Task brief:
Reproduce the material starting with the line with "Hana [1270, 1316]" and going on through the line with "The image size", swapping "synthesizer" for "keyboard" and leaving everything else unchanged.

Extracted records:

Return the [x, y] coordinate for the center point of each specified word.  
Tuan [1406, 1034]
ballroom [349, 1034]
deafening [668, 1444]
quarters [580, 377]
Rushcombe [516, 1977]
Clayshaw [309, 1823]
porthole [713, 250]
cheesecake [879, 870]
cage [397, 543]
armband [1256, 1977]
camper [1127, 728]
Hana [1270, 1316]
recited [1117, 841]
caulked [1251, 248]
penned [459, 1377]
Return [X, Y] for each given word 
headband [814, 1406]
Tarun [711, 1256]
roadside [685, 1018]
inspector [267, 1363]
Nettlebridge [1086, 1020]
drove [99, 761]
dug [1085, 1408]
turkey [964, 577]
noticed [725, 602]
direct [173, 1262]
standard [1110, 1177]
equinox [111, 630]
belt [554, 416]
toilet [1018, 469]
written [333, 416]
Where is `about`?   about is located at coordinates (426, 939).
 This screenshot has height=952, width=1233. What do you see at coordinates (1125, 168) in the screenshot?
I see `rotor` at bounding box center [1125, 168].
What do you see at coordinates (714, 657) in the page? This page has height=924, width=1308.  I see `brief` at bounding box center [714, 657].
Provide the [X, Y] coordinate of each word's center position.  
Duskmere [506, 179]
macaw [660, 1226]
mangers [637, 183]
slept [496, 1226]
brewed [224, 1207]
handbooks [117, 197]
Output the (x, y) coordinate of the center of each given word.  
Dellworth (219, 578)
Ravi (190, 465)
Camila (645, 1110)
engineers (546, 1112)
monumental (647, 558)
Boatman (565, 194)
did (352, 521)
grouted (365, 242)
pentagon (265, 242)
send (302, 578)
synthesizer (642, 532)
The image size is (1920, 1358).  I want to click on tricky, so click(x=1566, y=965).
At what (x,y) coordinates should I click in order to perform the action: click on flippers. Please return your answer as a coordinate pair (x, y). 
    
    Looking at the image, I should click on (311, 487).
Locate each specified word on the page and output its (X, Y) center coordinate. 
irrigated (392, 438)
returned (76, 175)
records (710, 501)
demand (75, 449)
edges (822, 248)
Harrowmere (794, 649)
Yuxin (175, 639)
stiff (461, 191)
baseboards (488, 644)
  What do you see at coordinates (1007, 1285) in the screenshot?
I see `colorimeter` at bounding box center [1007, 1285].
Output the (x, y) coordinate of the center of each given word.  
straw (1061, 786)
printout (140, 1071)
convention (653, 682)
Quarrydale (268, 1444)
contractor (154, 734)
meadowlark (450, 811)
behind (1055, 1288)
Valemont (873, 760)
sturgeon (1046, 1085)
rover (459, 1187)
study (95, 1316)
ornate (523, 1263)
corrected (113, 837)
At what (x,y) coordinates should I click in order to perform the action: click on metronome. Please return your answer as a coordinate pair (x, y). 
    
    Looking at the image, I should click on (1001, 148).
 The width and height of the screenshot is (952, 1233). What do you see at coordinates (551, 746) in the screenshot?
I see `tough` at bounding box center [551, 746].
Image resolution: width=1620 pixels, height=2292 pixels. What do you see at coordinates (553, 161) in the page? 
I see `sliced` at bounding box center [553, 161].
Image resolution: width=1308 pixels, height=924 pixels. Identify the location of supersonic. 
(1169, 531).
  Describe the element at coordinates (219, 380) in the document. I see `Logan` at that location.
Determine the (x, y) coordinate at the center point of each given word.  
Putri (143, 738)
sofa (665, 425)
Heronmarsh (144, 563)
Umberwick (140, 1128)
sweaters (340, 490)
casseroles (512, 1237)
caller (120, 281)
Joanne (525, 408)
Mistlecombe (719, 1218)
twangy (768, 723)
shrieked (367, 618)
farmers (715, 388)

Output for this task:
Hana [1270, 1316]
recited [1117, 841]
caulked [1251, 248]
penned [459, 1377]
Return [X, Y] for each given word 
headband [814, 1406]
Tarun [711, 1256]
roadside [685, 1018]
inspector [267, 1363]
Nettlebridge [1086, 1020]
drove [99, 761]
dug [1085, 1408]
turkey [964, 577]
noticed [725, 602]
direct [173, 1262]
standard [1110, 1177]
equinox [111, 630]
belt [554, 416]
toilet [1018, 469]
written [333, 416]
Where is `about`?   about is located at coordinates (426, 939).
 This screenshot has height=952, width=1233. What do you see at coordinates (1125, 168) in the screenshot?
I see `rotor` at bounding box center [1125, 168].
What do you see at coordinates (714, 657) in the page? This page has height=924, width=1308.  I see `brief` at bounding box center [714, 657].
Provide the [X, Y] coordinate of each word's center position.  
Duskmere [506, 179]
macaw [660, 1226]
mangers [637, 183]
slept [496, 1226]
brewed [224, 1207]
handbooks [117, 197]
Output the (x, y) coordinate of the center of each given word.  
Dellworth (219, 578)
Ravi (190, 465)
Camila (645, 1110)
engineers (546, 1112)
monumental (647, 558)
Boatman (565, 194)
did (352, 521)
grouted (365, 242)
pentagon (265, 242)
send (302, 578)
keyboard (642, 532)
The image size is (1920, 1358).  I want to click on tricky, so click(x=1566, y=965).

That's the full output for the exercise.